BEGIN DATA FOR THIS TASK
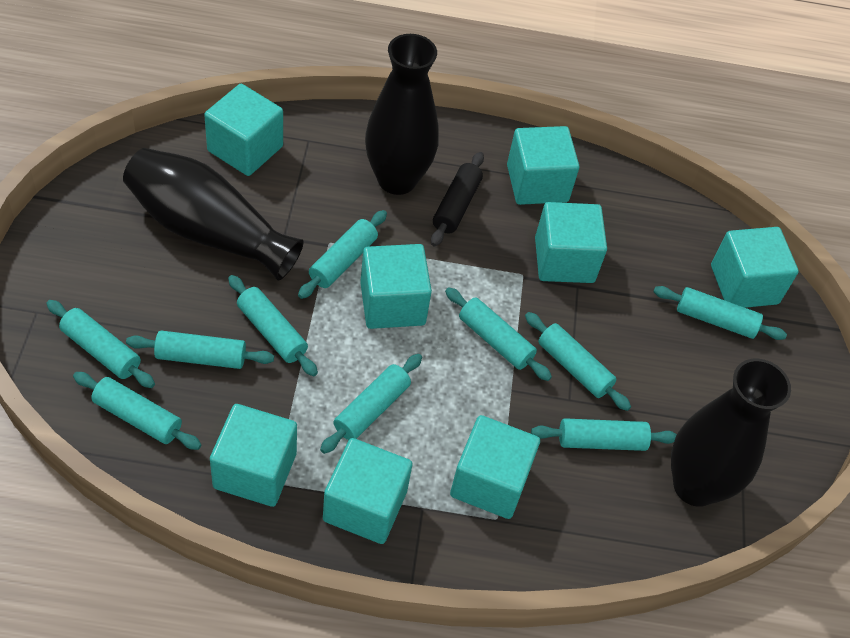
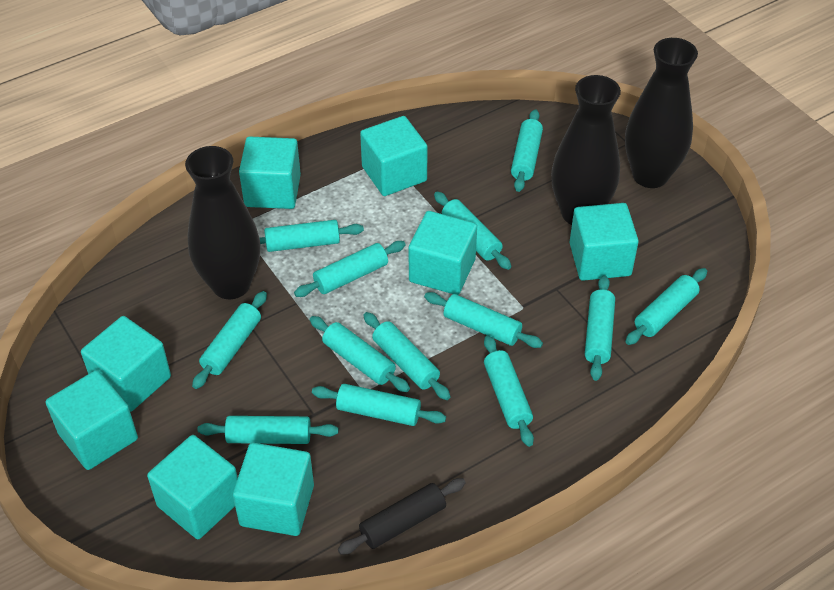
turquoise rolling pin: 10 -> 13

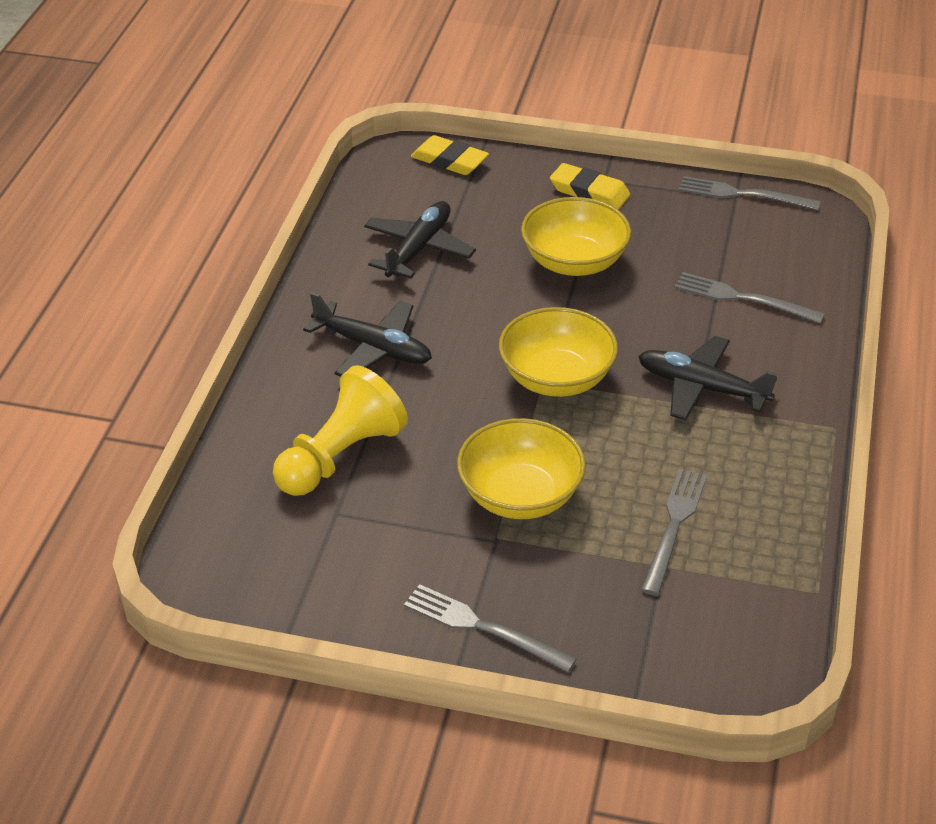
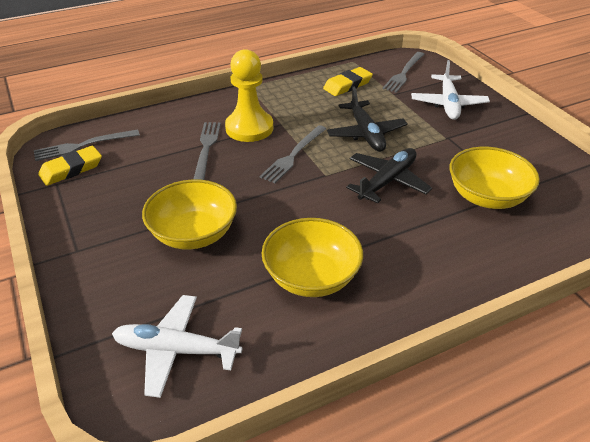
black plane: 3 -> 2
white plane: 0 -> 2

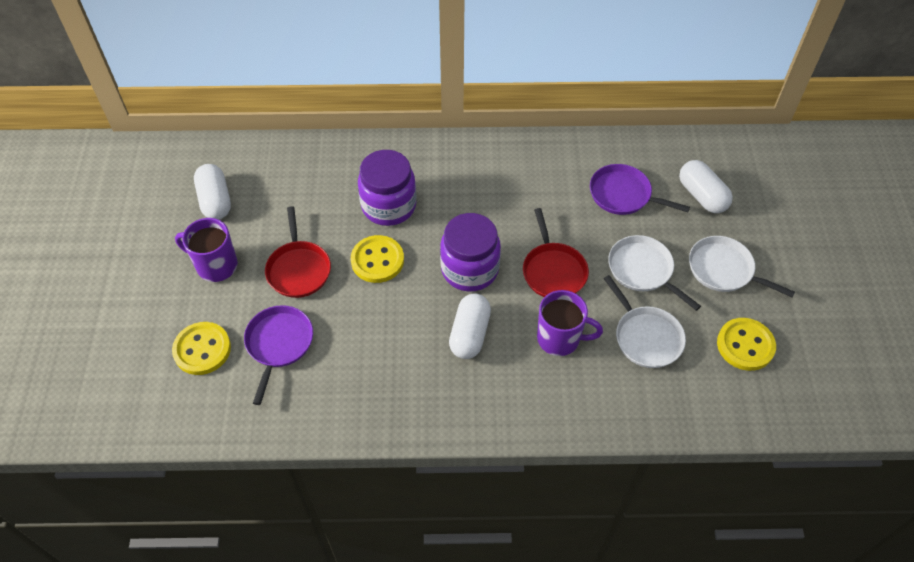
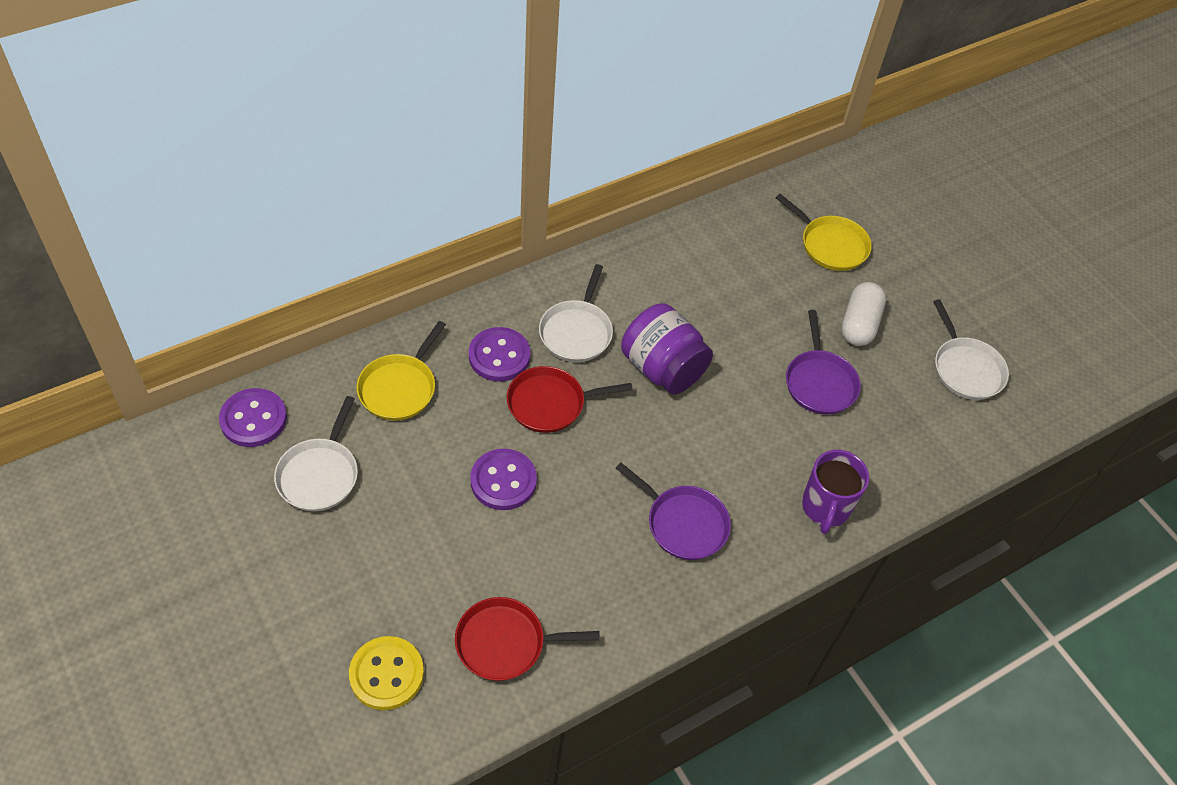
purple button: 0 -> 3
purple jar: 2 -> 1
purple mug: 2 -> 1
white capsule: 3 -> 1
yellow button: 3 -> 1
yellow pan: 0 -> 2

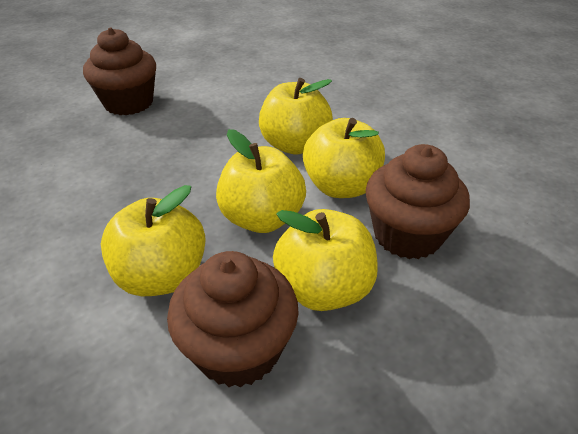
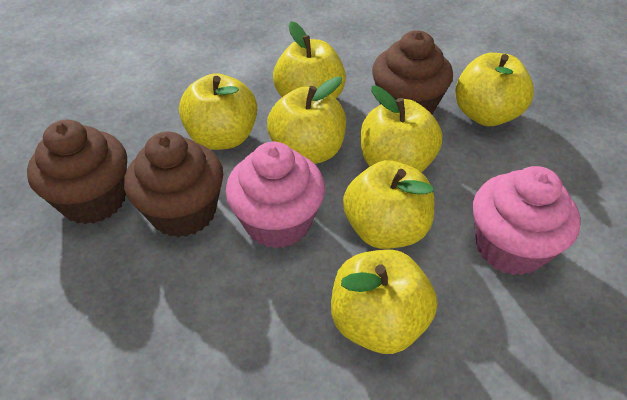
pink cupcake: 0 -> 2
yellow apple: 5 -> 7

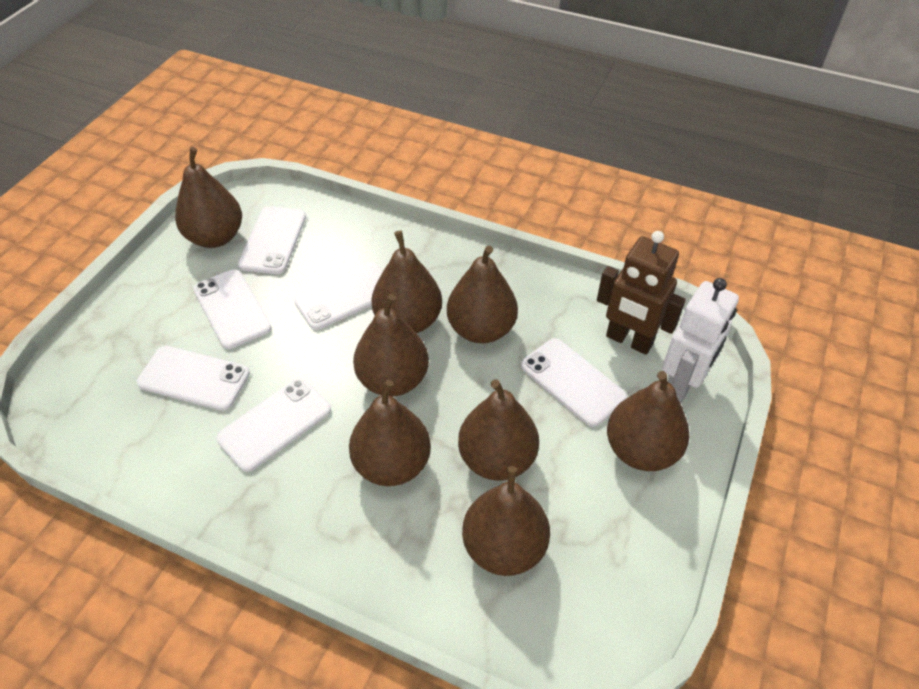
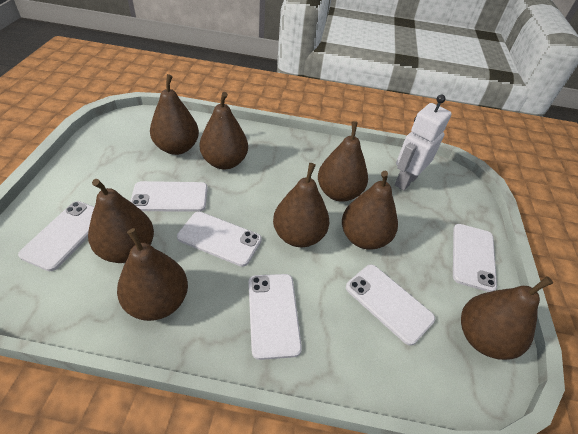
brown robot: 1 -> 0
END DATA FOR THIS TASK
For the data shown above, give the number of lines where the word "yellow" appears, and nothing else.

3